→ **Prompt**:
From the rows below, pull out every line that contains the string "kern" and copy each of those lines unchanged.

→ **Task data**:
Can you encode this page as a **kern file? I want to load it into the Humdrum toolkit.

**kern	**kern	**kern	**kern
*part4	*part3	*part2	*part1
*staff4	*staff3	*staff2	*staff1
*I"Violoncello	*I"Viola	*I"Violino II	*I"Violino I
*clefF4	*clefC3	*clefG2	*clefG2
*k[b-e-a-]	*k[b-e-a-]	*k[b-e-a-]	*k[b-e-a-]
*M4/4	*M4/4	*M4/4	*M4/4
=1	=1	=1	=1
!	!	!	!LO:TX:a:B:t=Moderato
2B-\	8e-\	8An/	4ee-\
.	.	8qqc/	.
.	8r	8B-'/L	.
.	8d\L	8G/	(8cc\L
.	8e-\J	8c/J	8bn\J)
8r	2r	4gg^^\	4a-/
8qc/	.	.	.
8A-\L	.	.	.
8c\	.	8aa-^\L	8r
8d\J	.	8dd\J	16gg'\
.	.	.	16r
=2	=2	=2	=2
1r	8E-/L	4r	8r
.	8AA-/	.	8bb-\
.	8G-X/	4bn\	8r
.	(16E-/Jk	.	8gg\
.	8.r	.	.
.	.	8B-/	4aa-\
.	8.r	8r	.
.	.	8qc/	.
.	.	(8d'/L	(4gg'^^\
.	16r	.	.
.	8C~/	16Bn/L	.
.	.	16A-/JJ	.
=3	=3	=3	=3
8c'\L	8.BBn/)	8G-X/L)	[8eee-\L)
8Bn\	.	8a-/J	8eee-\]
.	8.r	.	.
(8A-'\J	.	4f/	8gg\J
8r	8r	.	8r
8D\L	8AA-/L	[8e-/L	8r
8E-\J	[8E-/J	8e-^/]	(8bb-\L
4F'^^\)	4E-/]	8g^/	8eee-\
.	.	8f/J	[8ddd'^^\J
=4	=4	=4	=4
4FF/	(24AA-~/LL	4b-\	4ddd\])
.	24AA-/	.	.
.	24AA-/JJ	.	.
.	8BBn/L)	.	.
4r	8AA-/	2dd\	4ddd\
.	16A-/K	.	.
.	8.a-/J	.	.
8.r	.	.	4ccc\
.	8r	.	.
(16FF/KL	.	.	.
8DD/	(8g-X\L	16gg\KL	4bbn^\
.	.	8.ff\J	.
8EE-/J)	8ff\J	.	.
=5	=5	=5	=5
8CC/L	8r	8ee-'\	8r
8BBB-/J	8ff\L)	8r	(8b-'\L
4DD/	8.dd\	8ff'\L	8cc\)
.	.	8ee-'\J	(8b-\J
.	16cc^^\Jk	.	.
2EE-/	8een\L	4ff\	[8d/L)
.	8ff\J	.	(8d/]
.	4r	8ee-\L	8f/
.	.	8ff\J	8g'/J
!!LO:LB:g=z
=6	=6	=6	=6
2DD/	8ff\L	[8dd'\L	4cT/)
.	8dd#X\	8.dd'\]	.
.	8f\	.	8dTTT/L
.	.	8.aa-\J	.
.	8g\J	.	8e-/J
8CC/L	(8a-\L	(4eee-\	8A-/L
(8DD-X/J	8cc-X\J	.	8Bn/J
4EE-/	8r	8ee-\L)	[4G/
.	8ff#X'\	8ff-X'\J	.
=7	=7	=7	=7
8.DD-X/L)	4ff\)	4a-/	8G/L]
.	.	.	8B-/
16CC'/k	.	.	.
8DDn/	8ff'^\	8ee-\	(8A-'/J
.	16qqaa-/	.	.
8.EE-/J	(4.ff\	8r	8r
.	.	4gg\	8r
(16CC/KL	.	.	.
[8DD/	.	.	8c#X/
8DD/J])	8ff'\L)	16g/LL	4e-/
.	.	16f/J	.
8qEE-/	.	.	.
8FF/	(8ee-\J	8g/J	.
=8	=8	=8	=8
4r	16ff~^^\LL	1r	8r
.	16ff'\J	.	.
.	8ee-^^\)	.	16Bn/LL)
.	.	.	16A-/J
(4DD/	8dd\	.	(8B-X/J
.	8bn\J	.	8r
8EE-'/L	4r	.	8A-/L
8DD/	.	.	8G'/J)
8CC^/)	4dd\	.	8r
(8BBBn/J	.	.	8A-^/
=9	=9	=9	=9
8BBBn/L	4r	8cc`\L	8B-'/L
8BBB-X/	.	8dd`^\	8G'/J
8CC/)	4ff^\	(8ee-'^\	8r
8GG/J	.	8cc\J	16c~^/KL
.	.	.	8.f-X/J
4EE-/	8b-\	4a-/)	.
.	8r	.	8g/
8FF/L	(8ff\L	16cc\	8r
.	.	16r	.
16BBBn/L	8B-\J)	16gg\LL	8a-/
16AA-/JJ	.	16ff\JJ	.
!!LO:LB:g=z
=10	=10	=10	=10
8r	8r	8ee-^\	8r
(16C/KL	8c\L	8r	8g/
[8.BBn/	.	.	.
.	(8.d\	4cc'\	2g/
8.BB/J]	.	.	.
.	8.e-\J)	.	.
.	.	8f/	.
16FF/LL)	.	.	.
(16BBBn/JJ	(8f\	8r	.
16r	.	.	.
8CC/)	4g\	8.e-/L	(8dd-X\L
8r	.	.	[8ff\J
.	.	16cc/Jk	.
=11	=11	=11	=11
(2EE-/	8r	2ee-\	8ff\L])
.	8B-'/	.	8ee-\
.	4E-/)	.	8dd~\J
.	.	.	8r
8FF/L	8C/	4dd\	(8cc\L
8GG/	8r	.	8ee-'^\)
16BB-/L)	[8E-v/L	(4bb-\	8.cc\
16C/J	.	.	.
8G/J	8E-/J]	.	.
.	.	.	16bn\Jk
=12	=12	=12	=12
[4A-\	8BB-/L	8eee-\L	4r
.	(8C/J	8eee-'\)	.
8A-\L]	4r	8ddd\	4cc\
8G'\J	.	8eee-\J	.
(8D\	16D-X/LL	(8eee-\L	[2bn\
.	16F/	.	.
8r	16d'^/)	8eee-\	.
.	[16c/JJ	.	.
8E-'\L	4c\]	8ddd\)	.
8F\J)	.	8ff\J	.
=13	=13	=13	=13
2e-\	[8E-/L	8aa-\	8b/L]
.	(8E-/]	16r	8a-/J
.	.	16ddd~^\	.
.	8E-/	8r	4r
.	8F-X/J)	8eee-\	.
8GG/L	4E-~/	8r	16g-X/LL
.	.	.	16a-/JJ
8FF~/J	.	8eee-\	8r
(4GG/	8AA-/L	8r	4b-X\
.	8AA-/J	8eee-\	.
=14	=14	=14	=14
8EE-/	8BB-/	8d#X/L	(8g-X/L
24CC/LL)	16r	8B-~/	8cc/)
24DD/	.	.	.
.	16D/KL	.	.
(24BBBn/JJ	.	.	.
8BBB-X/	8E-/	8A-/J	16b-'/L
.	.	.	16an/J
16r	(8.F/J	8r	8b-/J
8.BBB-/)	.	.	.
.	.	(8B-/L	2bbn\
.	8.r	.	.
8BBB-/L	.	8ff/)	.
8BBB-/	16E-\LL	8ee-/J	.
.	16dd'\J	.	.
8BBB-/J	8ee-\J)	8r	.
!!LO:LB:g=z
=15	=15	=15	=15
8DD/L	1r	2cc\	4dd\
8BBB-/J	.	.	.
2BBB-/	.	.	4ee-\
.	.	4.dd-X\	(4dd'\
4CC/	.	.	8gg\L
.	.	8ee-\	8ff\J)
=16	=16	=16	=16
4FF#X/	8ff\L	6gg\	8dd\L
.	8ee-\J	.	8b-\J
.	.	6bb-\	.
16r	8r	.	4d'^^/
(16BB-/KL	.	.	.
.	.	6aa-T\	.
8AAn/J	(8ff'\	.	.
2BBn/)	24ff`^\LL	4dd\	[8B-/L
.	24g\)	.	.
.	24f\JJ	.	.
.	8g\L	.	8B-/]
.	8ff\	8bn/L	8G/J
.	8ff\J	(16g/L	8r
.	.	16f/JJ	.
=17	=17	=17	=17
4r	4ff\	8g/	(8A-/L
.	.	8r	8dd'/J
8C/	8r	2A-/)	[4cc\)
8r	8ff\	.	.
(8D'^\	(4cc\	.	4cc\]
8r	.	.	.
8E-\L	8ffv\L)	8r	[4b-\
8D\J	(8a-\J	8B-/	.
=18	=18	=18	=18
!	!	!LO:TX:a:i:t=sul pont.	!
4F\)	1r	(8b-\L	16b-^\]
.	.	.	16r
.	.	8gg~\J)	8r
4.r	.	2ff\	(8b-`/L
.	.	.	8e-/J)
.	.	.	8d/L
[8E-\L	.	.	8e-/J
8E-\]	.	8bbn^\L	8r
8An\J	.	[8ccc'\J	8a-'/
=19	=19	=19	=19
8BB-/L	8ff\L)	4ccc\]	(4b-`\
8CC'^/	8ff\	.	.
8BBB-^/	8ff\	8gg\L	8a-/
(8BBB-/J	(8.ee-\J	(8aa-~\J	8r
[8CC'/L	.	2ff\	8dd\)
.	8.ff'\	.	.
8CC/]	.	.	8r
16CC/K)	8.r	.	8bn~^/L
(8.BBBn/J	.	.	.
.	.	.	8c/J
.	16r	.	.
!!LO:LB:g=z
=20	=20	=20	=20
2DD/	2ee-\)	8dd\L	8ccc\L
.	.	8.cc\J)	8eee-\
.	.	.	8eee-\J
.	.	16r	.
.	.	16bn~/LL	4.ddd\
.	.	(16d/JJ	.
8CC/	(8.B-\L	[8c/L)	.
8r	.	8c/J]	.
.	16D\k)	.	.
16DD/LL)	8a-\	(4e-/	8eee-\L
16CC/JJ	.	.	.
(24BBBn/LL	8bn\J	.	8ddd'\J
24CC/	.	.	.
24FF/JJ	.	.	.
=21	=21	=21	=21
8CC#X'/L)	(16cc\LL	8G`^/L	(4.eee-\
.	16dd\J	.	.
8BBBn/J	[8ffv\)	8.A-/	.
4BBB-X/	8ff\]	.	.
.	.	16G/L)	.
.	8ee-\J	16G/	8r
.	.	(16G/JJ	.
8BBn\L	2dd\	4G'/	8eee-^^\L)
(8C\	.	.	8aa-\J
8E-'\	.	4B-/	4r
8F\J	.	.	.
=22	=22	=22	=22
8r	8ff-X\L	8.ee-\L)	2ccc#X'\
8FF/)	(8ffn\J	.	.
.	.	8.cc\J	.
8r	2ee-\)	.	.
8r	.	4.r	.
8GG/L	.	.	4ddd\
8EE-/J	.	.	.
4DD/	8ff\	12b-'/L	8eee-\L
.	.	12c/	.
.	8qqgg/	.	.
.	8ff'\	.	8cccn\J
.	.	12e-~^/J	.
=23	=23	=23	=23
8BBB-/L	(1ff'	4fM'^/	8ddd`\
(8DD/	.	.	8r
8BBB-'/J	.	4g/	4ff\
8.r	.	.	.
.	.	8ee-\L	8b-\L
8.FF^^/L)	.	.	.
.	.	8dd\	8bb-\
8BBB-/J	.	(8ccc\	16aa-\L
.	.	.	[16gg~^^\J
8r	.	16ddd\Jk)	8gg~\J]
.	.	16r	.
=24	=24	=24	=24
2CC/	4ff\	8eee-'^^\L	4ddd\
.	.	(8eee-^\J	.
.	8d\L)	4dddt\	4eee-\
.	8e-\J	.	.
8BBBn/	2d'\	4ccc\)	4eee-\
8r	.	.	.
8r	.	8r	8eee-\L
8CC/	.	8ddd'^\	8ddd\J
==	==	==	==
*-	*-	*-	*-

→ **Expected answer**:
Can you encode this page as a **kern file? I want to load it into the Humdrum toolkit.
**kern	**kern	**kern	**kern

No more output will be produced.